- Exercise directions
Pick out each line containing the string "masks" and copy it.

__________________________________________________

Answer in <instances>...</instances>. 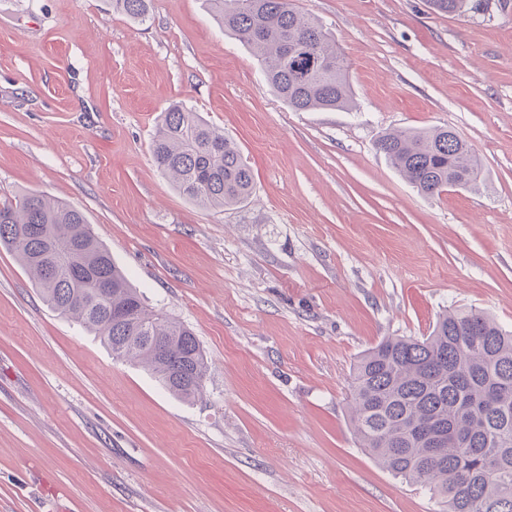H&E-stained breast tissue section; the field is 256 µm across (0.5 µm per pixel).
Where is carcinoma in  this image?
<instances>
[{"label": "carcinoma", "mask_w": 512, "mask_h": 512, "mask_svg": "<svg viewBox=\"0 0 512 512\" xmlns=\"http://www.w3.org/2000/svg\"><path fill=\"white\" fill-rule=\"evenodd\" d=\"M209 2L291 109L352 105L336 41L293 0ZM429 4L458 15L469 0ZM112 9L141 23L149 16L148 0H112ZM374 148L425 196L450 182L468 189L483 182L468 142L446 128L385 132ZM152 155L191 203L224 209L252 195L238 146L183 104L161 113ZM0 246L16 255L45 302L95 332L115 357L141 365L183 401L203 394L207 365L193 330L145 303L82 212L26 192L0 204ZM349 409L359 447L441 497L444 512H512V331L485 312L449 310L427 336H390L367 350L353 367ZM435 417L448 426L446 448H426L416 434Z\"/></svg>", "instance_id": "carcinoma-1"}]
</instances>
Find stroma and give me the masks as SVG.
I'll use <instances>...</instances> for the list:
<instances>
[{
    "instance_id": "1",
    "label": "stroma",
    "mask_w": 512,
    "mask_h": 512,
    "mask_svg": "<svg viewBox=\"0 0 512 512\" xmlns=\"http://www.w3.org/2000/svg\"><path fill=\"white\" fill-rule=\"evenodd\" d=\"M295 0L349 64V110L296 112L208 0H0V202L81 210L147 304L206 354L186 403L42 299L0 247V512H441L349 421L357 358L453 308L512 330V0ZM183 102L239 147L248 202L206 209L156 167ZM445 126L478 190L420 194L377 154ZM112 9L141 23L149 16L148 0H112Z\"/></svg>"
}]
</instances>
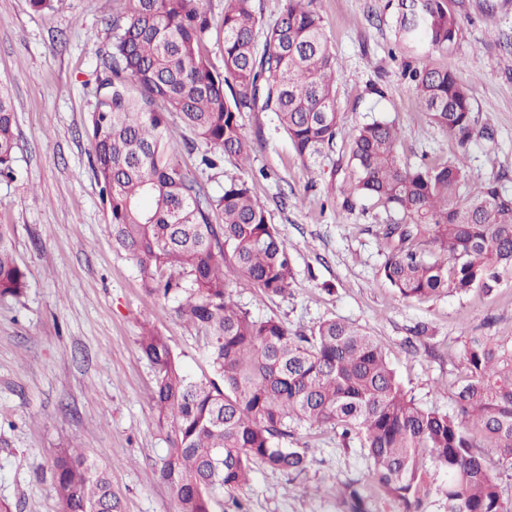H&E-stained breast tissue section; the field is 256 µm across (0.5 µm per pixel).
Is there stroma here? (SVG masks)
Returning a JSON list of instances; mask_svg holds the SVG:
<instances>
[{
  "instance_id": "1",
  "label": "stroma",
  "mask_w": 512,
  "mask_h": 512,
  "mask_svg": "<svg viewBox=\"0 0 512 512\" xmlns=\"http://www.w3.org/2000/svg\"><path fill=\"white\" fill-rule=\"evenodd\" d=\"M461 22L454 46L432 55L467 85L477 134L468 164L512 190V0H450ZM336 55L340 134L317 169L296 156L276 117L243 113L253 144L249 165L230 159L202 167L204 144L170 121V143L204 190L221 195L233 178L252 180L270 224L288 246L294 281L285 296L260 297L239 281L235 301L252 315L298 330L336 318L361 327L387 349L411 396L452 410L459 357L469 336H512V280L492 294L398 296L385 280L383 226L390 217L370 199L343 206L345 156L356 129L393 121L409 163L454 159L456 143L431 123L401 77L412 57L399 46L396 0H318ZM113 0H65L43 13L28 0H0V83L17 117L20 175L0 183V224L9 225L28 288L0 301V501L13 512H55L52 462L87 449L111 469L124 512H177L157 473L166 432L151 403L154 369L139 349L144 327L168 337L185 371L211 376L202 335L179 319L177 298L147 295L135 260L115 250L110 218L84 134L94 105L95 69L112 39ZM427 323L428 335L411 329ZM313 461L299 477L257 468L236 498L216 512H347L343 482L365 480L369 462L327 426L298 431Z\"/></svg>"
}]
</instances>
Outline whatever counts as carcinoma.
I'll use <instances>...</instances> for the list:
<instances>
[{
  "mask_svg": "<svg viewBox=\"0 0 512 512\" xmlns=\"http://www.w3.org/2000/svg\"><path fill=\"white\" fill-rule=\"evenodd\" d=\"M115 2L112 43L100 55L85 126L93 172L113 242L136 260L146 293L179 297L176 313L203 335L213 371L191 377L156 329L139 340L167 433L158 473L178 512H214L217 494L249 485L258 466L305 472L308 447L296 437L304 425L329 426L364 451L366 484L341 489L348 512H370L367 489L401 512H430L438 497L446 512H512L498 478L512 470V343L469 337L454 409L445 412L409 396L385 347L357 326L328 319L305 332L252 316L234 300L227 271L269 300L281 297L294 276L288 246L248 180L212 196L170 144L166 115L175 113L194 139L245 161L251 142L242 113L272 112L299 160L315 168L340 132L336 55L316 0H285L267 25L256 0H224L221 70L206 52L207 0ZM460 32L449 0H398L397 40L424 50L402 79L456 141V158L409 164L395 125L382 119L358 127L349 149L345 206L371 198L400 215L384 225L382 272L412 301L477 288L491 294L512 278V192L498 178L472 177L468 88L429 60ZM16 126L12 99L0 88V180L18 175ZM26 288L1 224L0 299H18ZM52 473L59 512H122L108 472L86 451L62 452Z\"/></svg>",
  "mask_w": 512,
  "mask_h": 512,
  "instance_id": "carcinoma-1",
  "label": "carcinoma"
}]
</instances>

__________________________________________________

- Full output
Find stroma and give me the masks as SVG.
Is there stroma here? (SVG masks)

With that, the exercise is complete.